::: Material shown :::
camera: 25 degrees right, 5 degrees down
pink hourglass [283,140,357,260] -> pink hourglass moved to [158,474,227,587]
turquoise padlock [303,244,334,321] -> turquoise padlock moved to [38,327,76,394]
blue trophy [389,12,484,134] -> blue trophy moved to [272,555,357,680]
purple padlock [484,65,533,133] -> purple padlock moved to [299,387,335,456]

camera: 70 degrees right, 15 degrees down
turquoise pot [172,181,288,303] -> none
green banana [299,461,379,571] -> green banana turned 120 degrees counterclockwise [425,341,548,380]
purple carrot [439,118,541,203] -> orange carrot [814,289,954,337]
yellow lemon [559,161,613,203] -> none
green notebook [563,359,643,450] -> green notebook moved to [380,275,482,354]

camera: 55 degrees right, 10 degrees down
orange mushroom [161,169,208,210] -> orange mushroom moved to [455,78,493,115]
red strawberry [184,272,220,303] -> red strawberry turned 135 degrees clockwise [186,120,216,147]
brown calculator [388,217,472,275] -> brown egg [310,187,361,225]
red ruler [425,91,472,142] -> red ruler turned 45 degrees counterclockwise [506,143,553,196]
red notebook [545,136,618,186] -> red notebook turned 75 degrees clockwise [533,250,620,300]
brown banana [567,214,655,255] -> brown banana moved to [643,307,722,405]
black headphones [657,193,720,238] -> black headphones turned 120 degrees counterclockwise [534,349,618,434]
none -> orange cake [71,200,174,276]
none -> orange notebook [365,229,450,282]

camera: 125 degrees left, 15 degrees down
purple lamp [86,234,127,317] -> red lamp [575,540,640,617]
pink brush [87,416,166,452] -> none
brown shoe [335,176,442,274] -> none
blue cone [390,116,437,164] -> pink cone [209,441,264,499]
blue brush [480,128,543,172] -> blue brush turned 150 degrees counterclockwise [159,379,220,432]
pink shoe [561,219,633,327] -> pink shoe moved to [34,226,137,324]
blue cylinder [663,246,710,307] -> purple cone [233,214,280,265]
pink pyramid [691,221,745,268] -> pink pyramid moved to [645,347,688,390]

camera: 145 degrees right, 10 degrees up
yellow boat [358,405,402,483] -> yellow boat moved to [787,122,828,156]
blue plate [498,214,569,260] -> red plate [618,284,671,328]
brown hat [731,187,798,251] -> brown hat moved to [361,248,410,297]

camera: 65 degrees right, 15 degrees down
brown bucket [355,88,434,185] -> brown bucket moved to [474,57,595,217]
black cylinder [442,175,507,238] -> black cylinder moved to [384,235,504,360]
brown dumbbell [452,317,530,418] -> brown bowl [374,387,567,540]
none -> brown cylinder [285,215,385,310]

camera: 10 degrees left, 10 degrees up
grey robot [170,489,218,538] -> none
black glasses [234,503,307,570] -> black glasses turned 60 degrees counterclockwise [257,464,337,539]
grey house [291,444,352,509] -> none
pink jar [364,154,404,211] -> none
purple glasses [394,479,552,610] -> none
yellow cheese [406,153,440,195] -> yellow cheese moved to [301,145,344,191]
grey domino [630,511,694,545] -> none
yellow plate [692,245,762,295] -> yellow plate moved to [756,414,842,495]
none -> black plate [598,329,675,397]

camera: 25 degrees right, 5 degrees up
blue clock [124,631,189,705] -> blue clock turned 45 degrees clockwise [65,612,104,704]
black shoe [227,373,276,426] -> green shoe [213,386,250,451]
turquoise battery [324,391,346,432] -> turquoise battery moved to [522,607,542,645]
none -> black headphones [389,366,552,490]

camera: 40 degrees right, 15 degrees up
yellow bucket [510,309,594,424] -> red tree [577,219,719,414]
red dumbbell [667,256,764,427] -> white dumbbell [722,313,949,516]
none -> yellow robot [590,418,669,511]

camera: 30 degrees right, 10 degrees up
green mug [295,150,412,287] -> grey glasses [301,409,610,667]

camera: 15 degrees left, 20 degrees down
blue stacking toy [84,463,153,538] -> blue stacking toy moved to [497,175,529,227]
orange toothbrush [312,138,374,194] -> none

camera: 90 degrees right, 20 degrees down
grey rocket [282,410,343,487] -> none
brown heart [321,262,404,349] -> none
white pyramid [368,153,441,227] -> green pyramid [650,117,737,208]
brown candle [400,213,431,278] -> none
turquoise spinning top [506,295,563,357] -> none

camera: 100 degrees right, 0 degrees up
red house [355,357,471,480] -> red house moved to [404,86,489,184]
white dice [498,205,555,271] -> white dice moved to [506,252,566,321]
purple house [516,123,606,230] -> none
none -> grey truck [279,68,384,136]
:::
- To do
What is wanted is the complete set of entries, returned verbatim.

- Final answer
camera: 25 degrees right, 5 degrees down
pink hourglass [283,140,357,260] -> pink hourglass moved to [158,474,227,587]
turquoise padlock [303,244,334,321] -> turquoise padlock moved to [38,327,76,394]
blue trophy [389,12,484,134] -> blue trophy moved to [272,555,357,680]
purple padlock [484,65,533,133] -> purple padlock moved to [299,387,335,456]

camera: 70 degrees right, 15 degrees down
turquoise pot [172,181,288,303] -> none
green banana [299,461,379,571] -> green banana turned 120 degrees counterclockwise [425,341,548,380]
purple carrot [439,118,541,203] -> orange carrot [814,289,954,337]
yellow lemon [559,161,613,203] -> none
green notebook [563,359,643,450] -> green notebook moved to [380,275,482,354]

camera: 55 degrees right, 10 degrees down
orange mushroom [161,169,208,210] -> orange mushroom moved to [455,78,493,115]
red strawberry [184,272,220,303] -> red strawberry turned 135 degrees clockwise [186,120,216,147]
brown calculator [388,217,472,275] -> brown egg [310,187,361,225]
red ruler [425,91,472,142] -> red ruler turned 45 degrees counterclockwise [506,143,553,196]
red notebook [545,136,618,186] -> red notebook turned 75 degrees clockwise [533,250,620,300]
brown banana [567,214,655,255] -> brown banana moved to [643,307,722,405]
black headphones [657,193,720,238] -> black headphones turned 120 degrees counterclockwise [534,349,618,434]
none -> orange cake [71,200,174,276]
none -> orange notebook [365,229,450,282]

camera: 125 degrees left, 15 degrees down
purple lamp [86,234,127,317] -> red lamp [575,540,640,617]
pink brush [87,416,166,452] -> none
brown shoe [335,176,442,274] -> none
blue cone [390,116,437,164] -> pink cone [209,441,264,499]
blue brush [480,128,543,172] -> blue brush turned 150 degrees counterclockwise [159,379,220,432]
pink shoe [561,219,633,327] -> pink shoe moved to [34,226,137,324]
blue cylinder [663,246,710,307] -> purple cone [233,214,280,265]
pink pyramid [691,221,745,268] -> pink pyramid moved to [645,347,688,390]

camera: 145 degrees right, 10 degrees up
yellow boat [358,405,402,483] -> yellow boat moved to [787,122,828,156]
blue plate [498,214,569,260] -> red plate [618,284,671,328]
brown hat [731,187,798,251] -> brown hat moved to [361,248,410,297]

camera: 65 degrees right, 15 degrees down
brown bucket [355,88,434,185] -> brown bucket moved to [474,57,595,217]
black cylinder [442,175,507,238] -> black cylinder moved to [384,235,504,360]
brown dumbbell [452,317,530,418] -> brown bowl [374,387,567,540]
none -> brown cylinder [285,215,385,310]

camera: 10 degrees left, 10 degrees up
grey robot [170,489,218,538] -> none
black glasses [234,503,307,570] -> black glasses turned 60 degrees counterclockwise [257,464,337,539]
grey house [291,444,352,509] -> none
pink jar [364,154,404,211] -> none
purple glasses [394,479,552,610] -> none
yellow cheese [406,153,440,195] -> yellow cheese moved to [301,145,344,191]
grey domino [630,511,694,545] -> none
yellow plate [692,245,762,295] -> yellow plate moved to [756,414,842,495]
none -> black plate [598,329,675,397]

camera: 25 degrees right, 5 degrees up
blue clock [124,631,189,705] -> blue clock turned 45 degrees clockwise [65,612,104,704]
black shoe [227,373,276,426] -> green shoe [213,386,250,451]
turquoise battery [324,391,346,432] -> turquoise battery moved to [522,607,542,645]
none -> black headphones [389,366,552,490]

camera: 40 degrees right, 15 degrees up
yellow bucket [510,309,594,424] -> red tree [577,219,719,414]
red dumbbell [667,256,764,427] -> white dumbbell [722,313,949,516]
none -> yellow robot [590,418,669,511]

camera: 30 degrees right, 10 degrees up
green mug [295,150,412,287] -> grey glasses [301,409,610,667]

camera: 15 degrees left, 20 degrees down
blue stacking toy [84,463,153,538] -> blue stacking toy moved to [497,175,529,227]
orange toothbrush [312,138,374,194] -> none

camera: 90 degrees right, 20 degrees down
grey rocket [282,410,343,487] -> none
brown heart [321,262,404,349] -> none
white pyramid [368,153,441,227] -> green pyramid [650,117,737,208]
brown candle [400,213,431,278] -> none
turquoise spinning top [506,295,563,357] -> none

camera: 100 degrees right, 0 degrees up
red house [355,357,471,480] -> red house moved to [404,86,489,184]
white dice [498,205,555,271] -> white dice moved to [506,252,566,321]
purple house [516,123,606,230] -> none
none -> grey truck [279,68,384,136]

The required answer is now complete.